▸ Supplied data:
◆ ◆ ◆

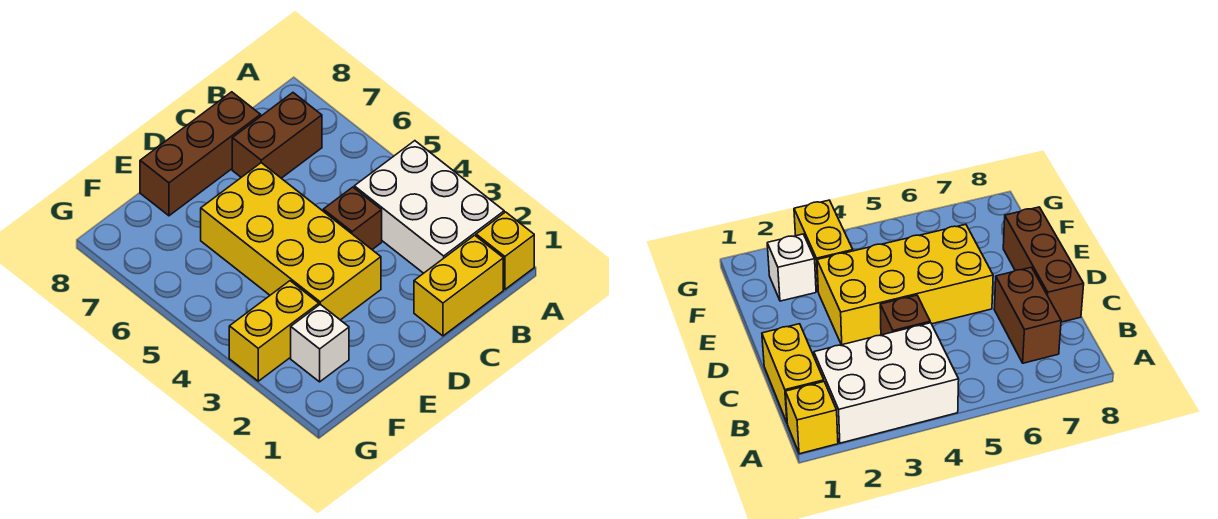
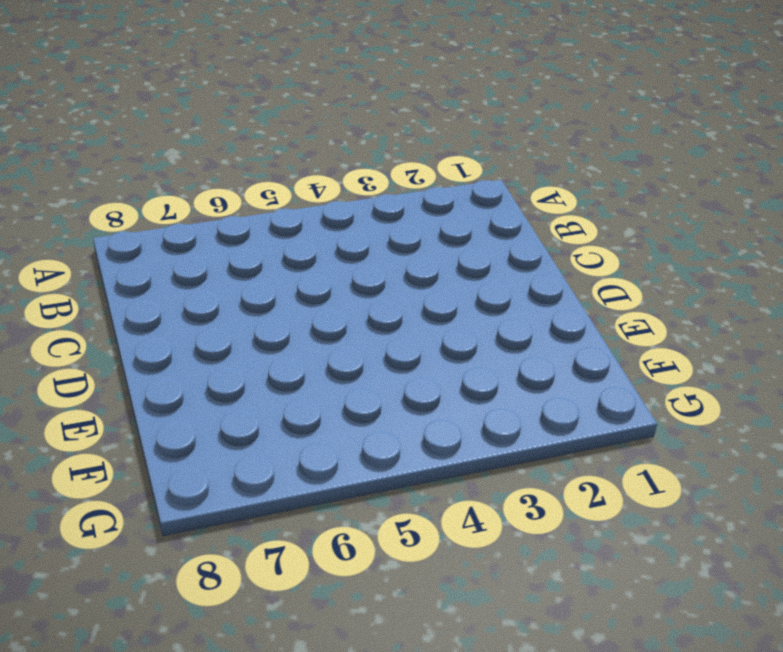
none -> yellow 1x1 brick [476,212,534,289]
none -> white 2x3 brick [354,141,504,273]

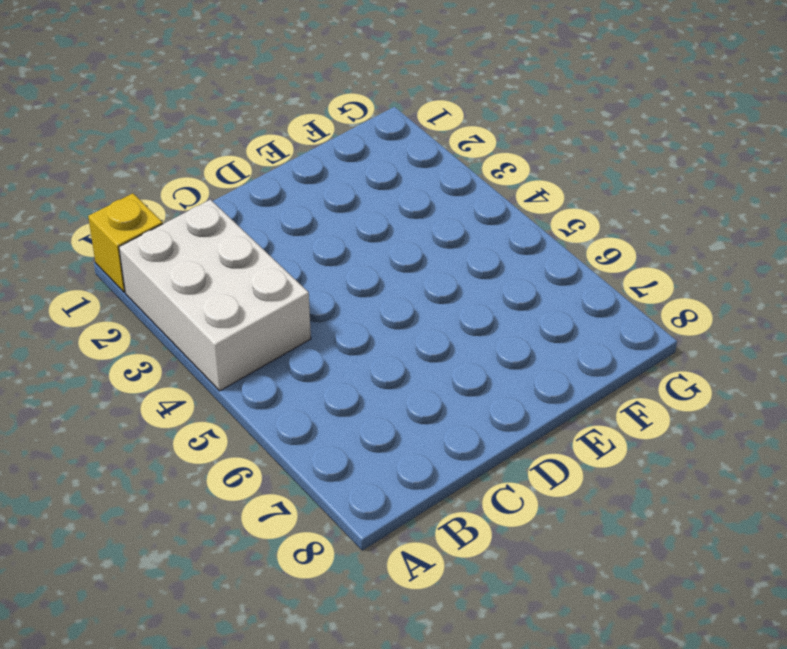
none -> yellow 1x2 brick [414,235,503,336]
none -> brown 1x2 brick [232,93,322,178]

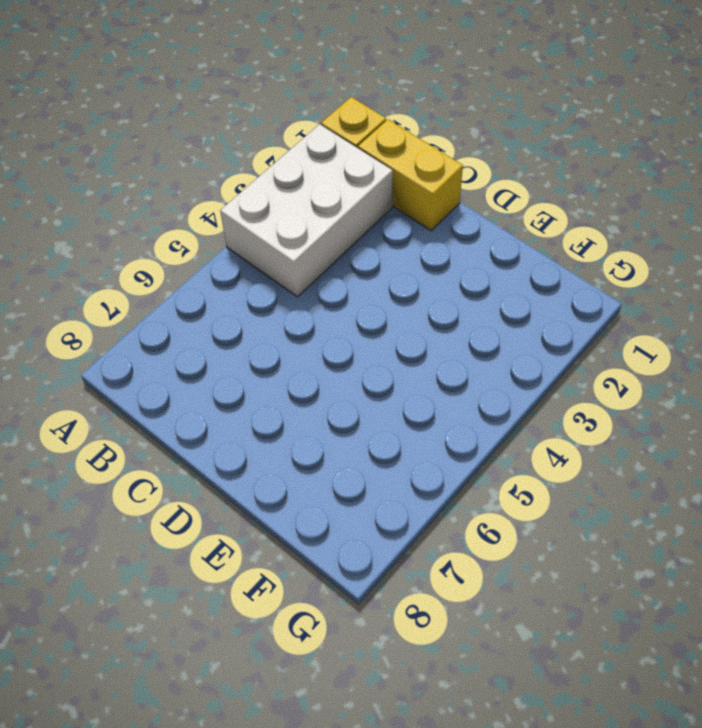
none -> brown 1x2 brick [232,93,322,178]
none -> brown 1x1 brick [323,187,382,249]

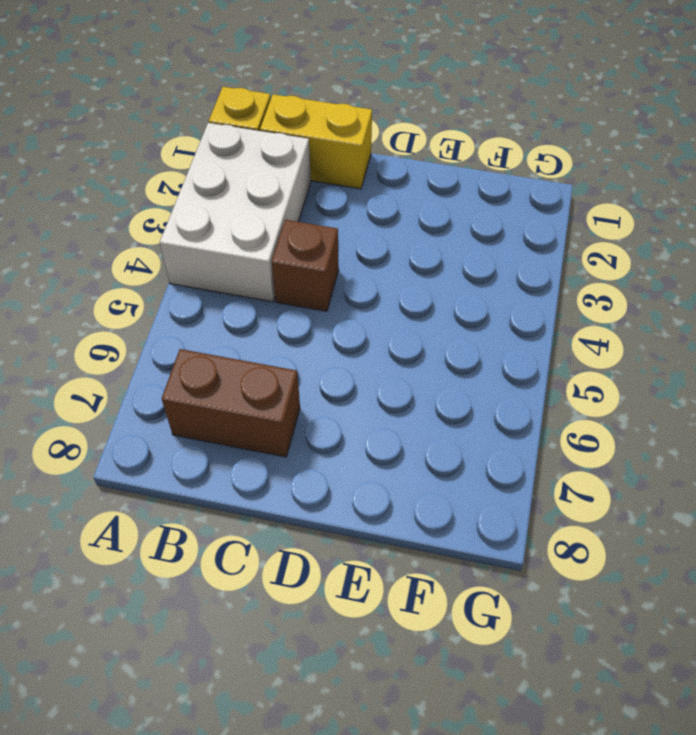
none -> brown 1x3 brick [140,92,261,216]
none -> yellow 2x4 brick [201,163,381,320]

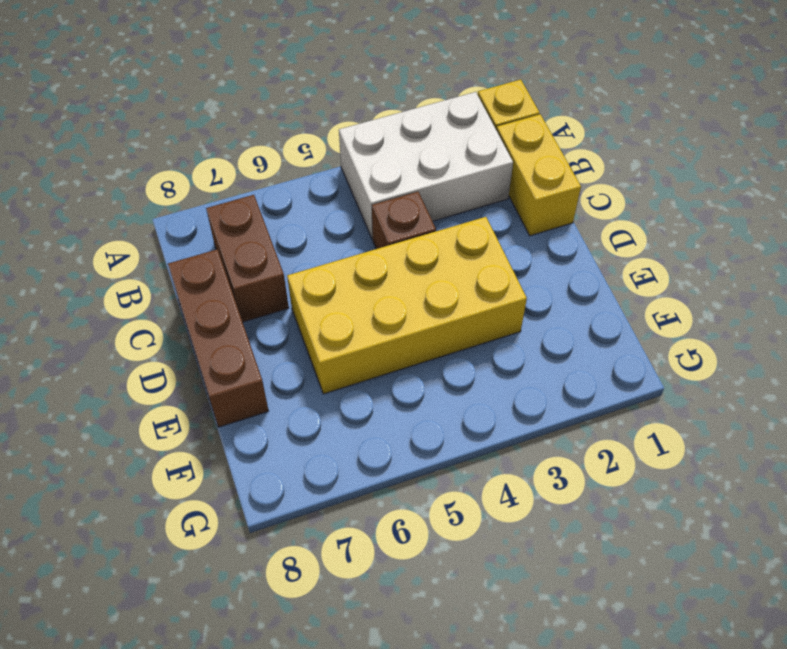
none -> white 1x1 brick [291,304,349,382]
none -> yellow 1x2 brick [229,281,319,381]

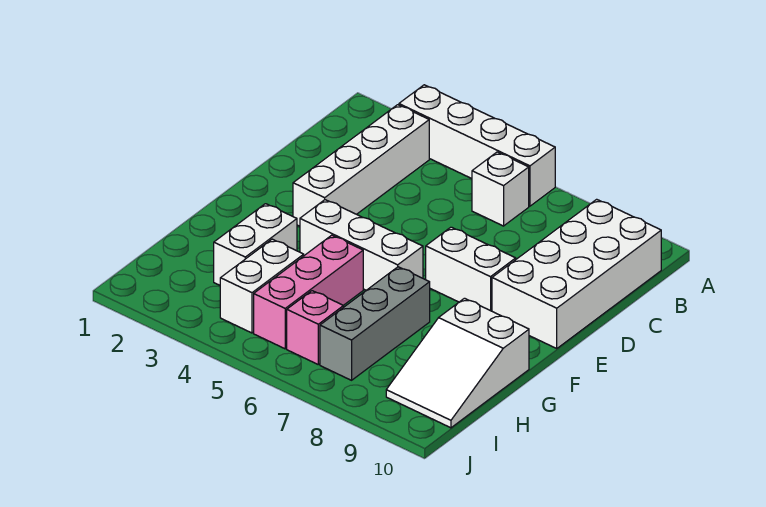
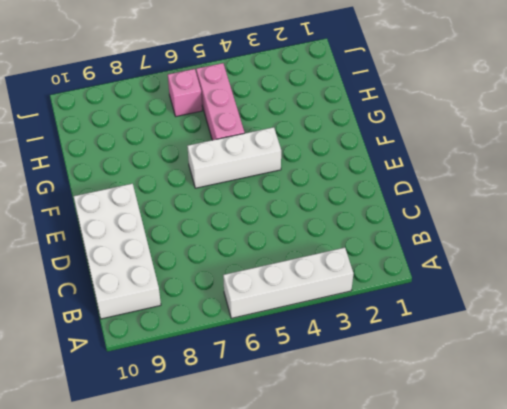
none -> white 1x4 brick [293,105,429,226]
none -> white 1x1 brick [472,152,529,226]
none -> white 1x2 brick [426,227,516,311]

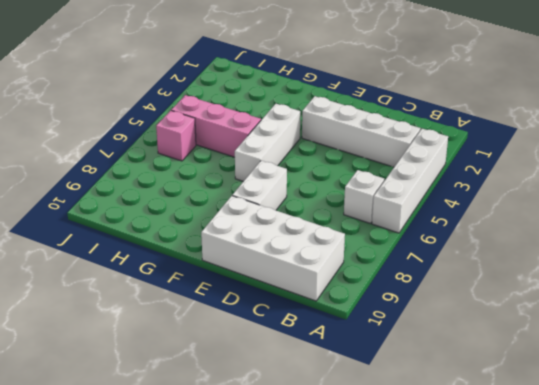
none -> white 1x2 brick [214,204,297,285]
none -> grey 1x3 brick [320,267,430,380]
none -> white 2x3 slope [386,298,529,428]

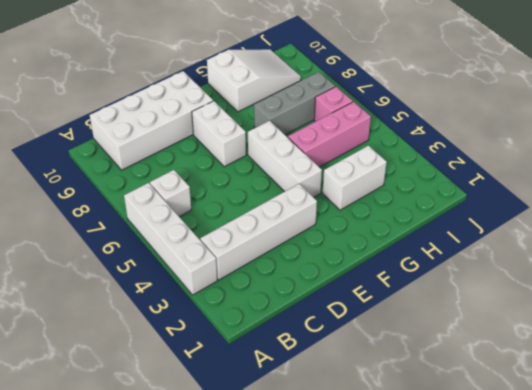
none -> white 1x2 brick [220,239,304,333]

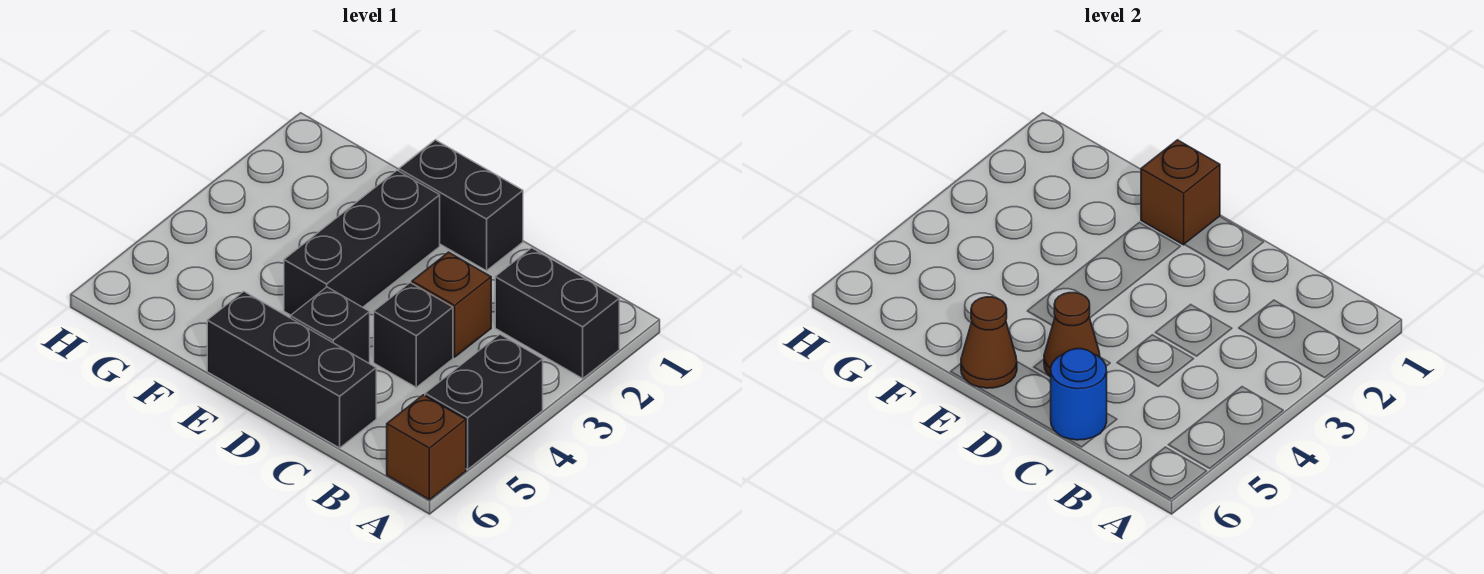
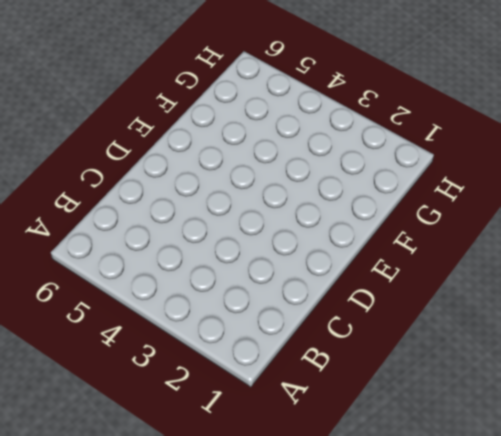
none -> black 1x2 brick [495,248,619,378]
none -> black 1x2 brick [425,335,543,469]
none -> brown 1x1 brick [387,395,466,500]

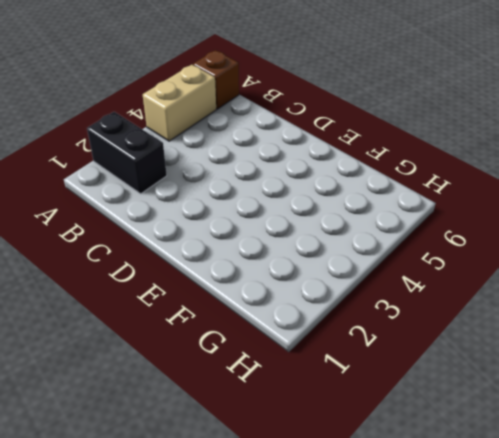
tan 1x2 brick [143,65,216,141] -> black 1x2 brick [425,335,543,469]
none -> brown 1x1 brick [412,252,491,357]
none -> black 1x1 brick [374,283,453,387]
none -> black 1x3 brick [207,291,376,448]

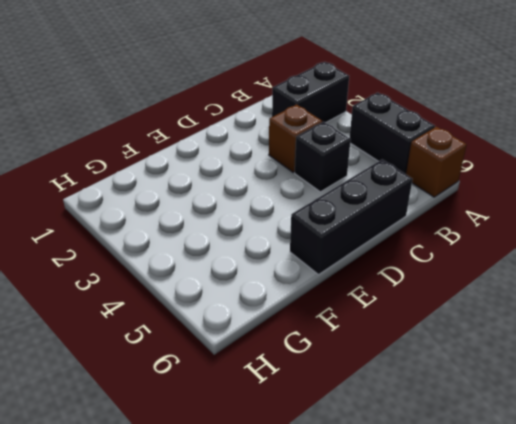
none -> black 1x2 brick [399,140,523,271]
none -> black 1x1 brick [290,287,370,363]
none -> black 1x3 brick [284,170,440,315]

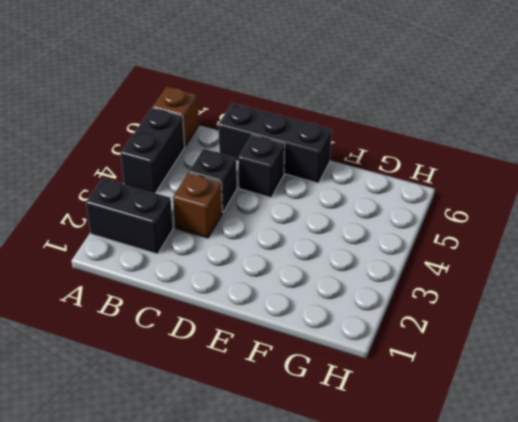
none -> black 1x2 brick [399,140,523,271]
none -> black 1x3 brick [284,170,440,315]
none -> blue 1x1 round brick [1051,349,1107,440]

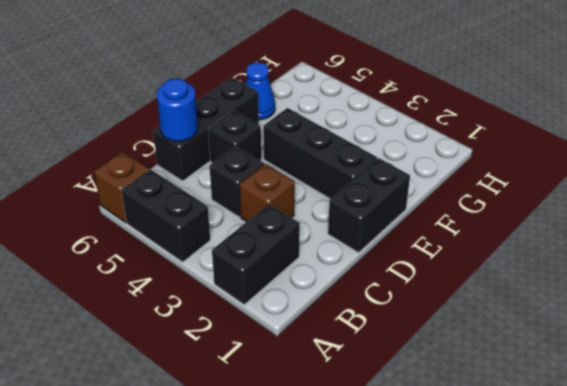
blue 1x1 cone [246,62,275,120] -> none
none -> brown 1x1 cone [1044,293,1100,377]
none -> brown 1x1 brick [1141,140,1220,245]
none -> brown 1x1 cone [961,297,1017,388]

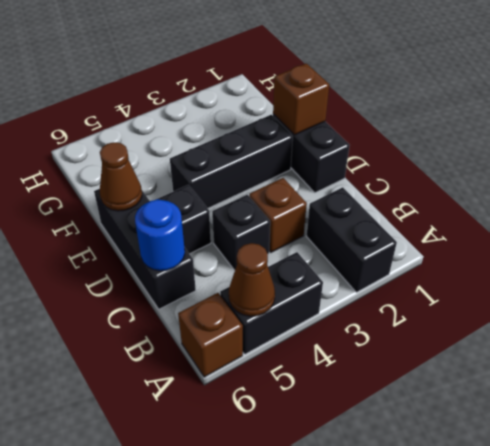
brown 1x1 cone [229,243,275,316] -> brown 1x1 cone moved to [1044,293,1100,377]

◆ ◆ ◆

▸ Exercise requirements: Say the number of lines in the entries that have the string "white", and only that.

▸ Final answer: 8